(Work item) Could you count the lines in the data that contain "mushroom"? Reply with the number only.

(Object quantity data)
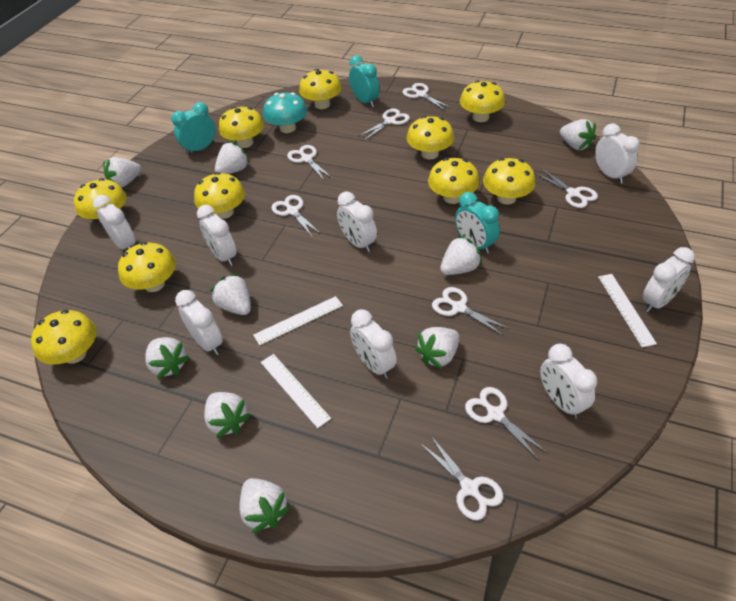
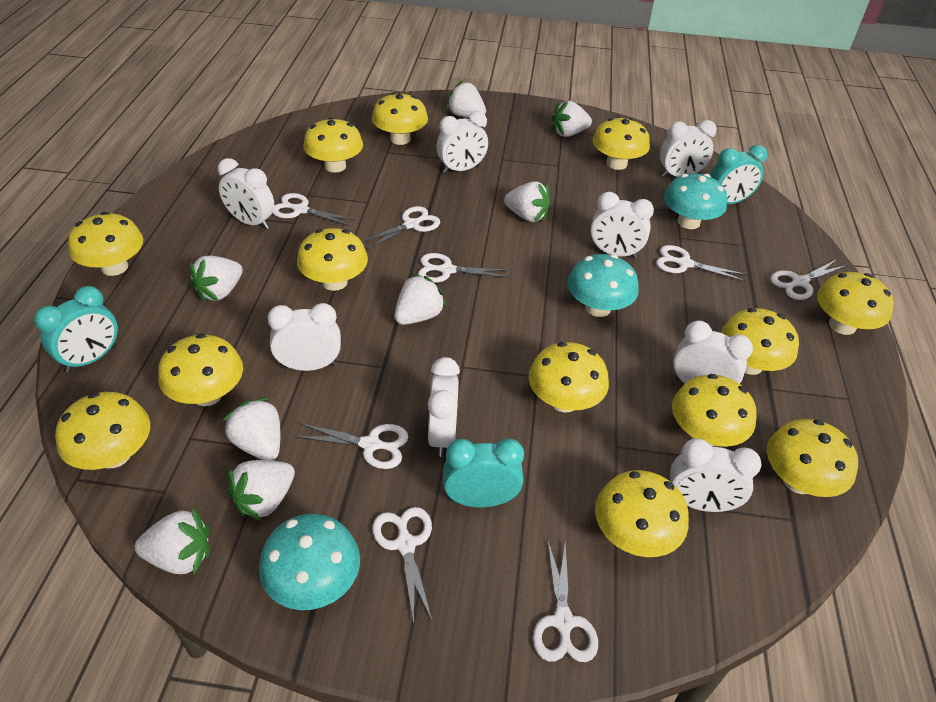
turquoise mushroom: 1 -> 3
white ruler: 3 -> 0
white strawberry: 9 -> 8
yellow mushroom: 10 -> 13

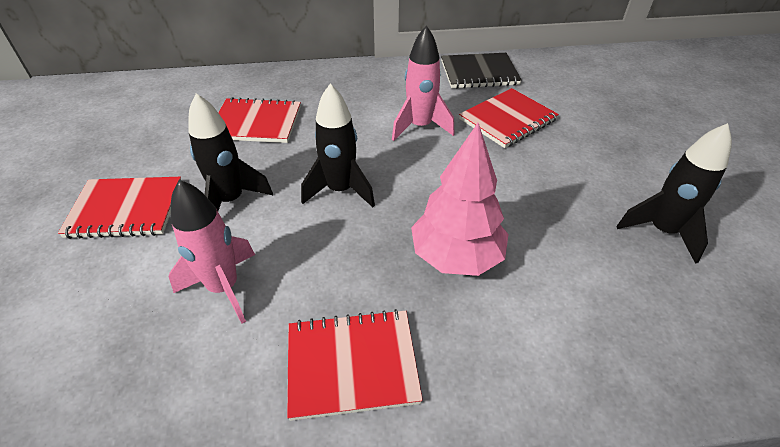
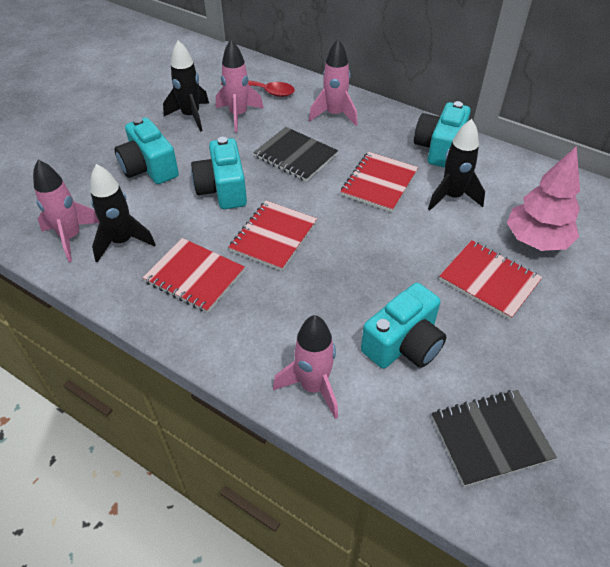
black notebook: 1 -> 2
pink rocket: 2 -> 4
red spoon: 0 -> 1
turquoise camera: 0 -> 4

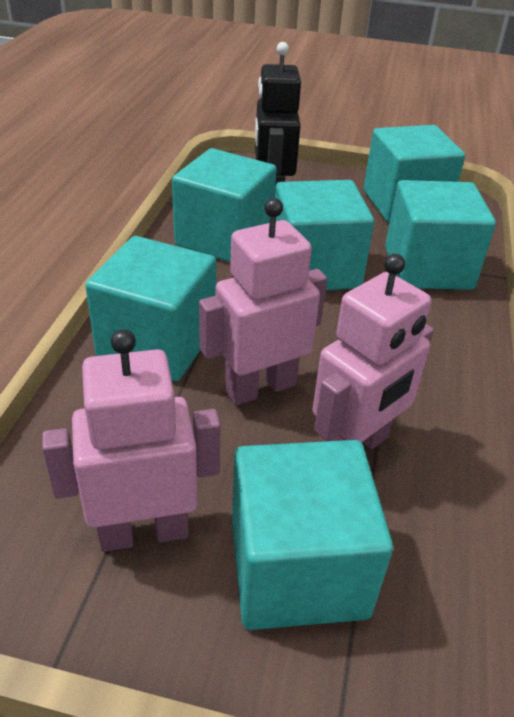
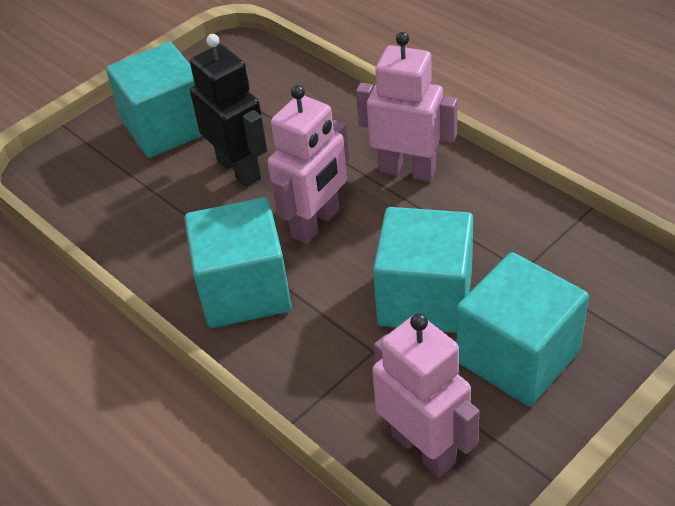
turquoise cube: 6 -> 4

(Result for this task) 2